■ Task directions: The lines to find are those in the entries that hold the word "none"; copy every one of them.

[Extracted data entries]
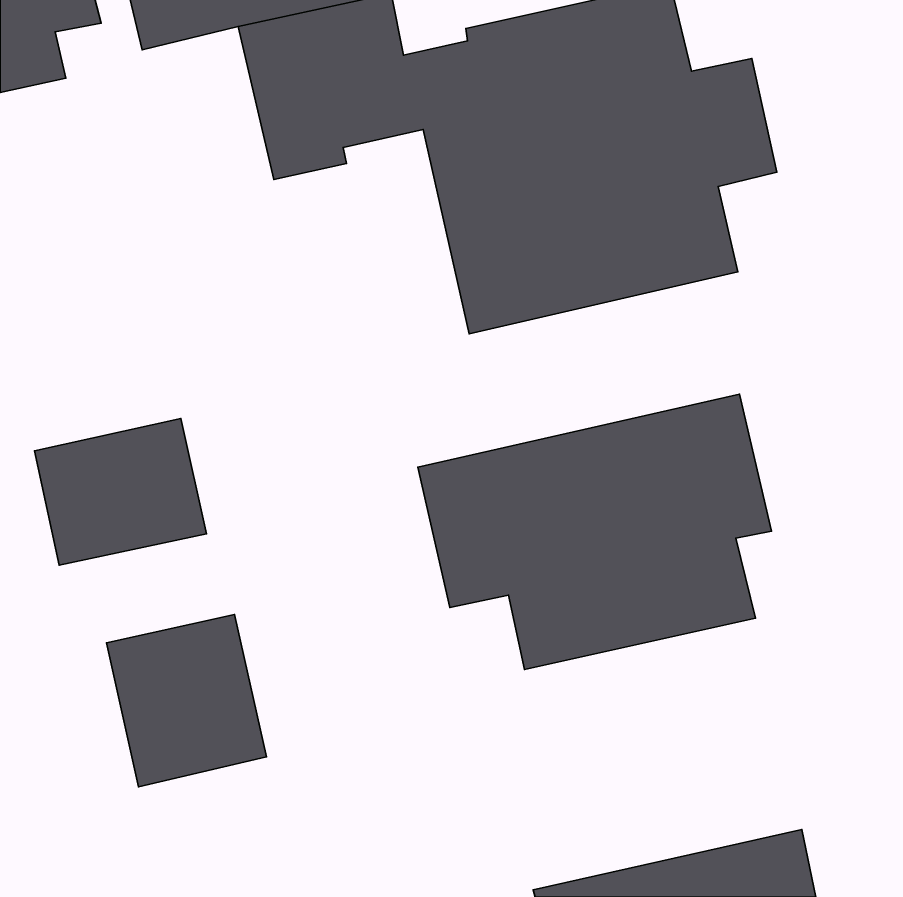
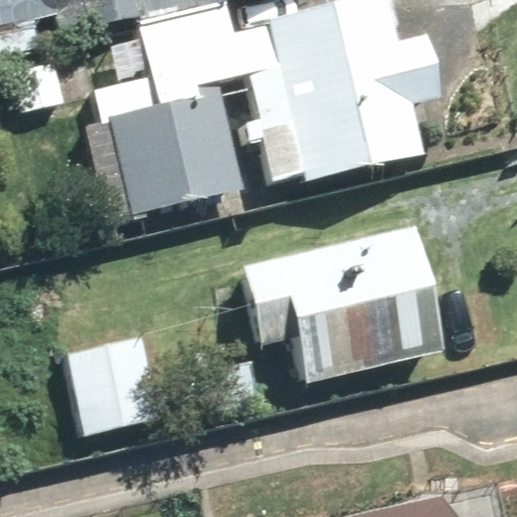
building: none -> [108,87,248,214]
building: [34,418,206,565] -> none

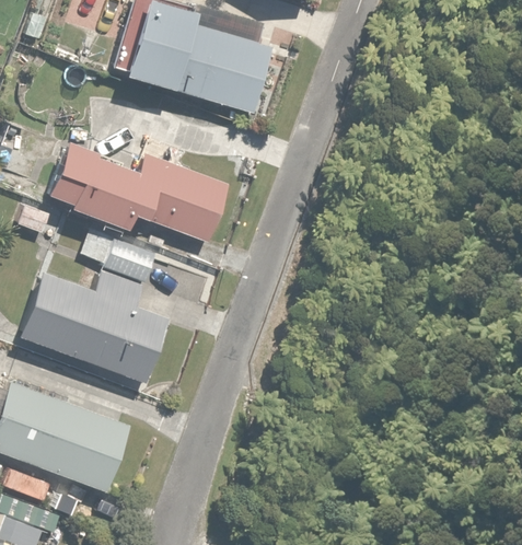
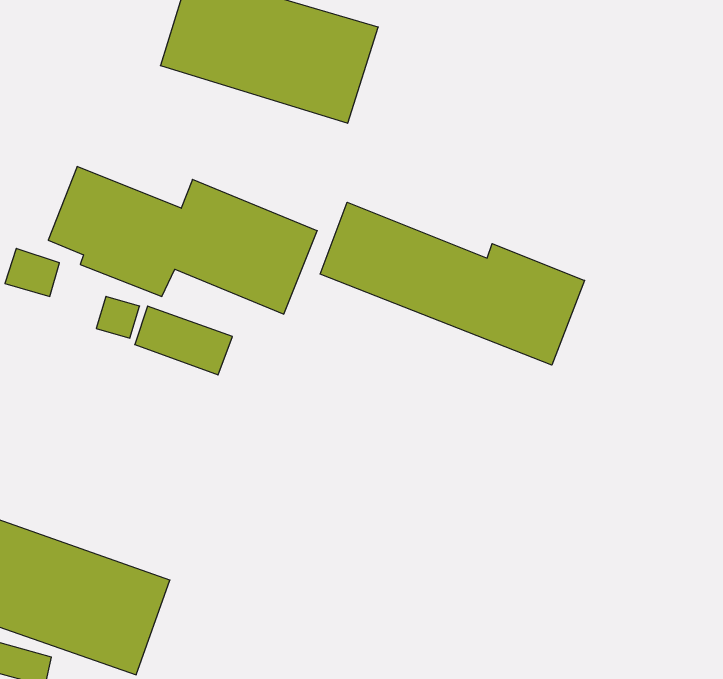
building: none -> [320,202,585,365]
building: [19,270,174,382] -> none

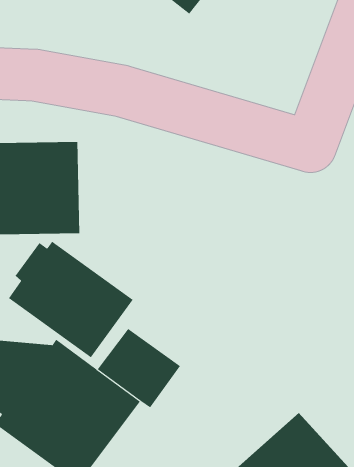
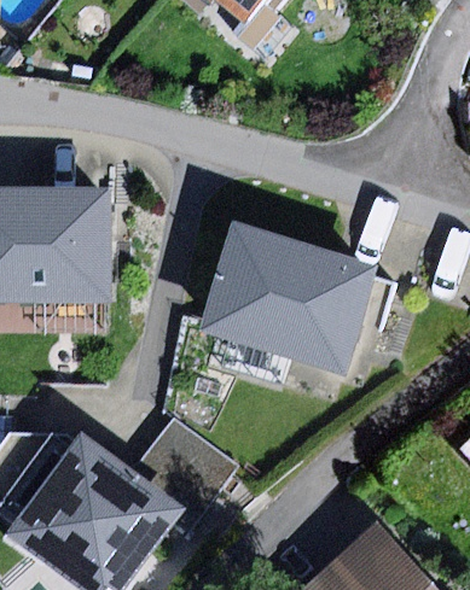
building: none -> [199,221,379,376]
building: [8,241,133,358] -> none

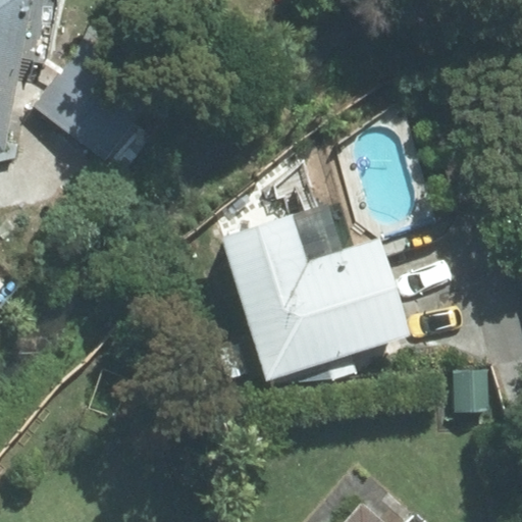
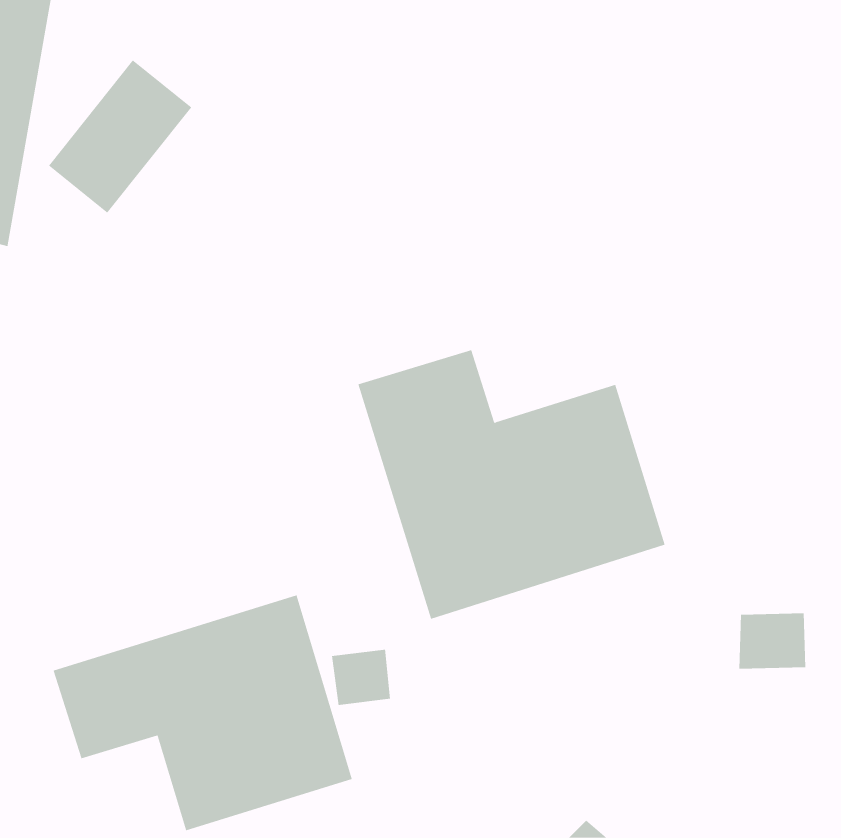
building: none -> [53,594,353,831]

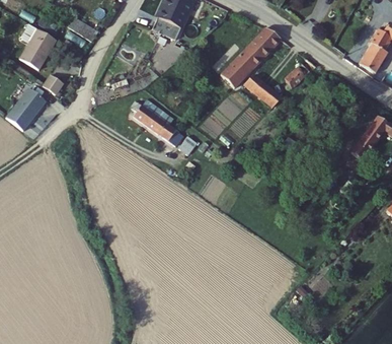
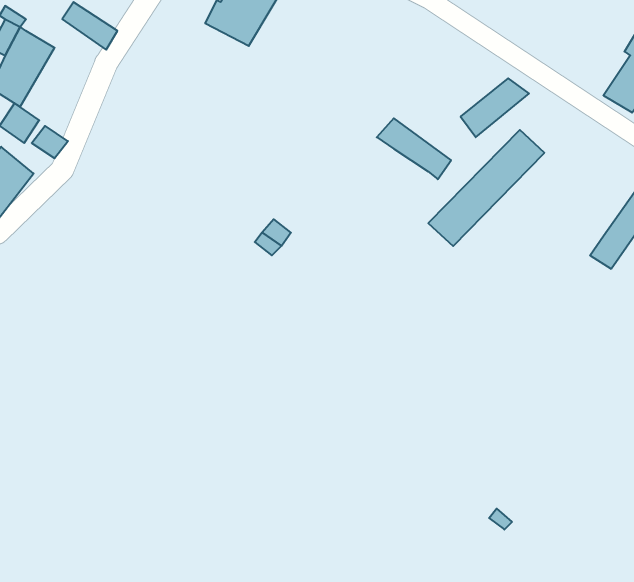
building: [216,29,278,91] -> [428,130,544,246]
building: [128,95,179,142] -> none

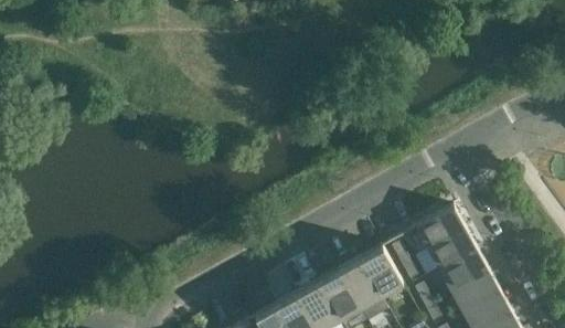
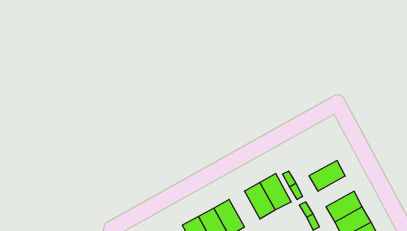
building: [415,205,466,248] -> none
building: [439,248,489,290] -> none
building: [318,269,360,318] -> none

■ Result below:
building: none -> [108,87,248,214]
building: [34,418,206,565] -> none
building: none -> [320,202,585,365]
building: [19,270,174,382] -> none
building: none -> [199,221,379,376]
building: [8,241,133,358] -> none
building: none -> [53,594,353,831]
building: [128,95,179,142] -> none
building: [415,205,466,248] -> none
building: [439,248,489,290] -> none
building: [318,269,360,318] -> none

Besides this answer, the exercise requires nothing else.